DATASET ENTRIES.
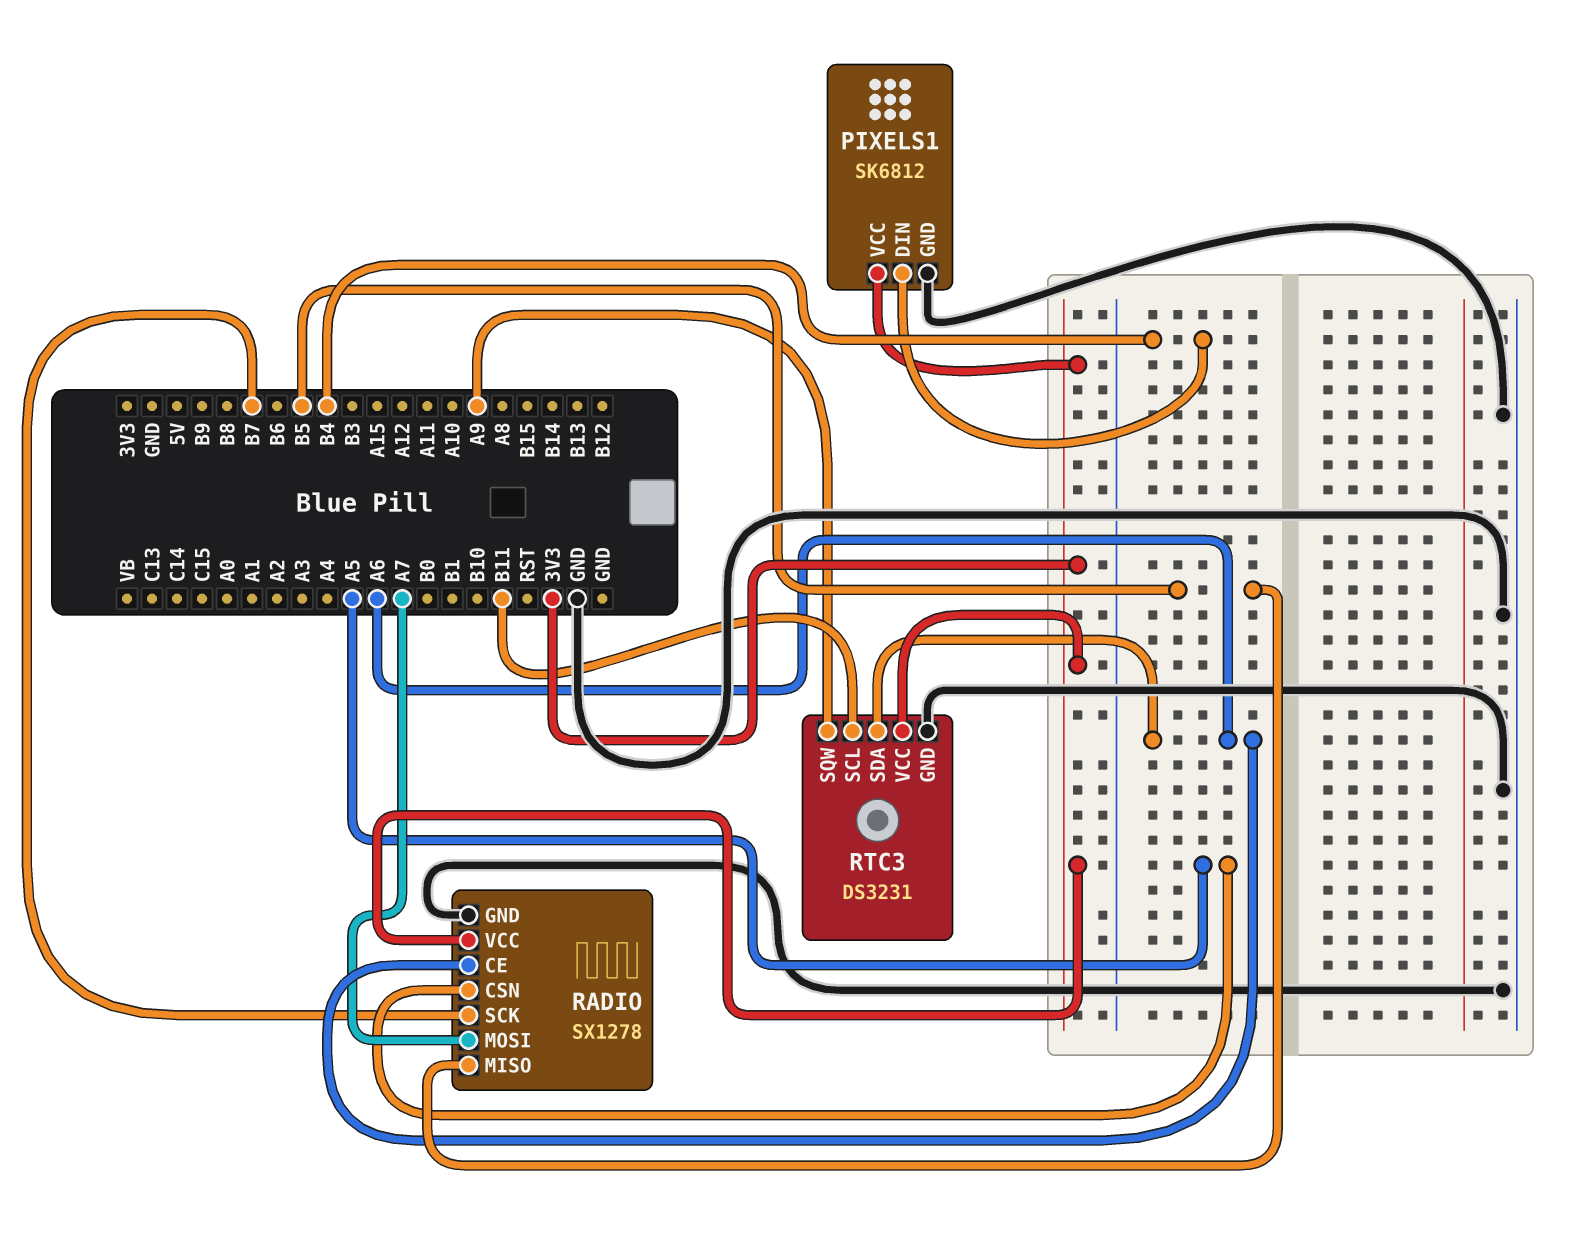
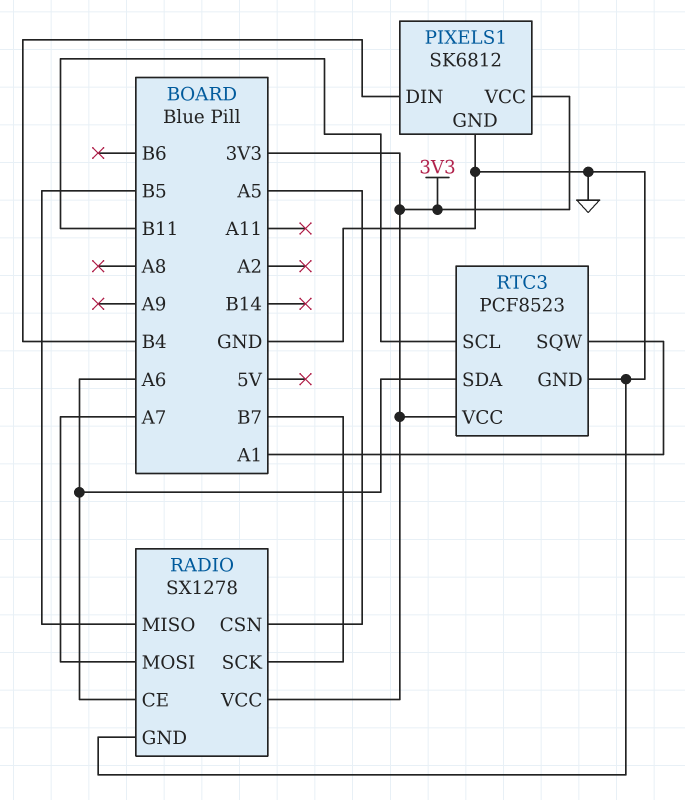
RTC3: DS3231 -> PCF8523
RTC3 pin SQW: A9 -> A1

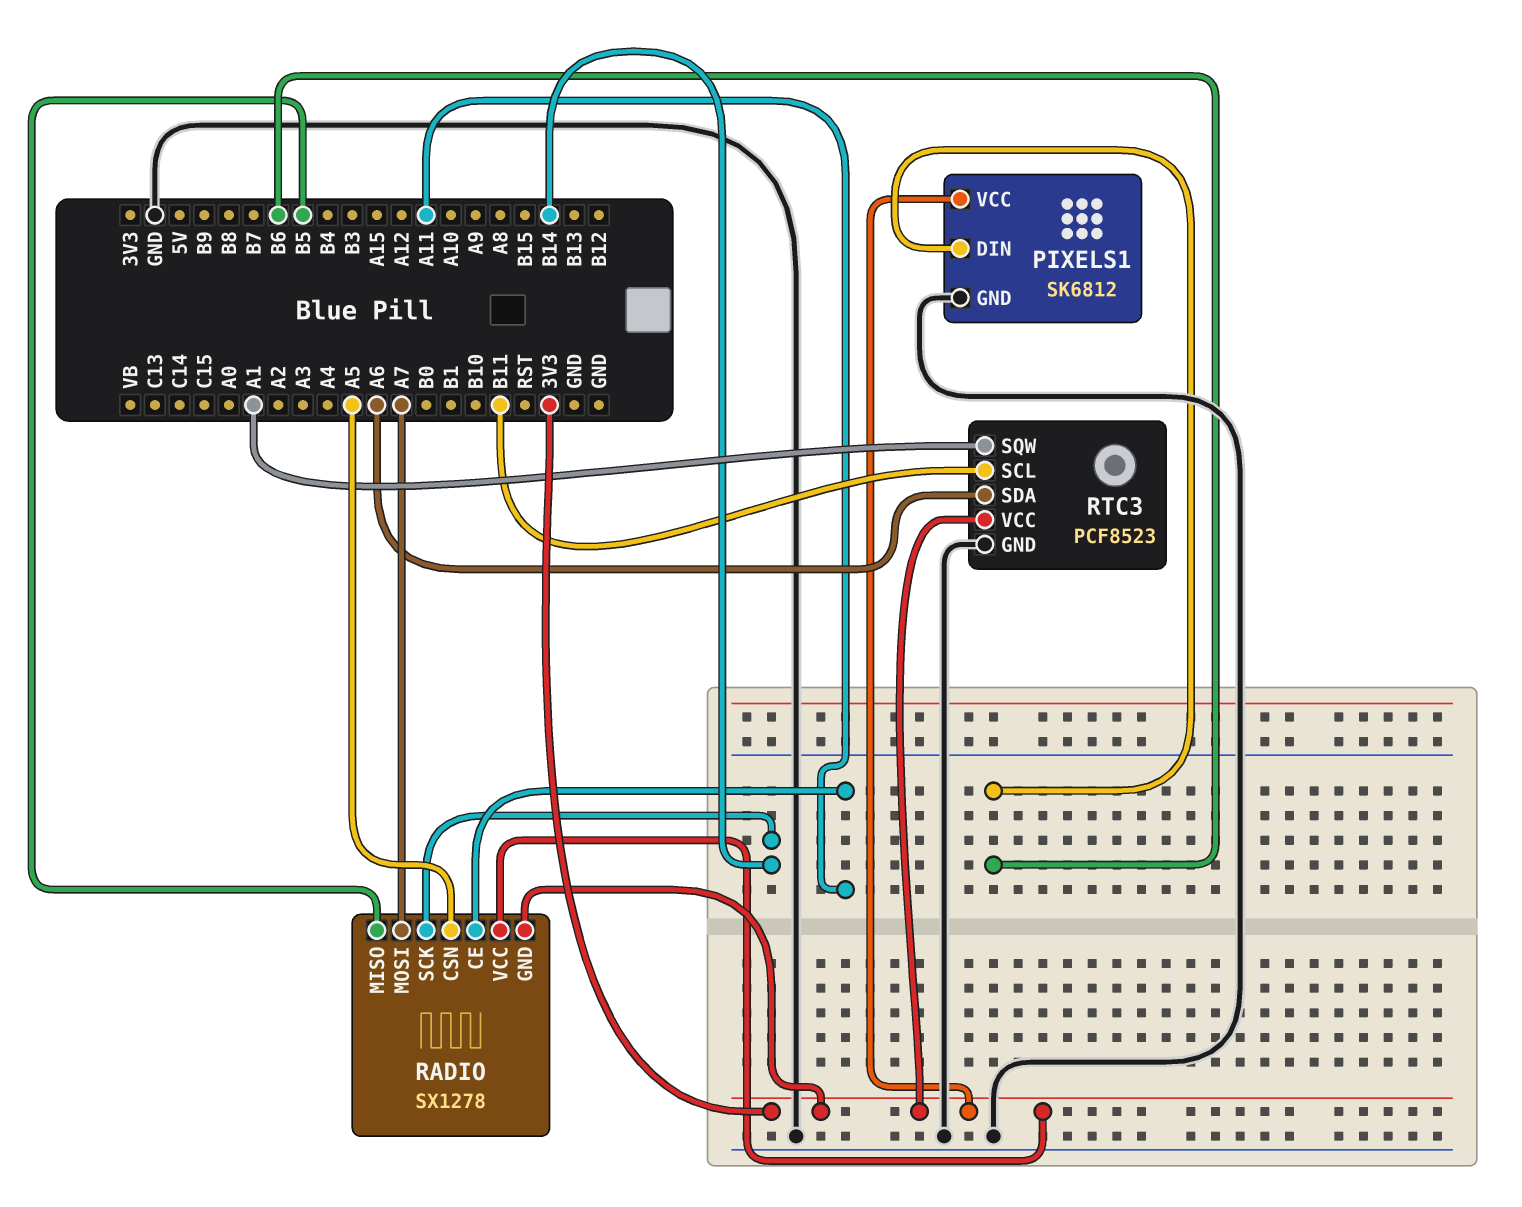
PIXELS1 pin DIN: B4 -> B6
RADIO pin CE: A6 -> A11
RADIO pin GND: GND -> 3V3
RADIO pin SCK: B7 -> B14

TASK ITEM. Every line above goes into the copy unchanged; the pictures do not.

EXPECTED OUTPUT.
RTC3: DS3231 -> PCF8523
RTC3 pin SQW: A9 -> A1

PIXELS1 pin DIN: B4 -> B6
RADIO pin CE: A6 -> A11
RADIO pin GND: GND -> 3V3
RADIO pin SCK: B7 -> B14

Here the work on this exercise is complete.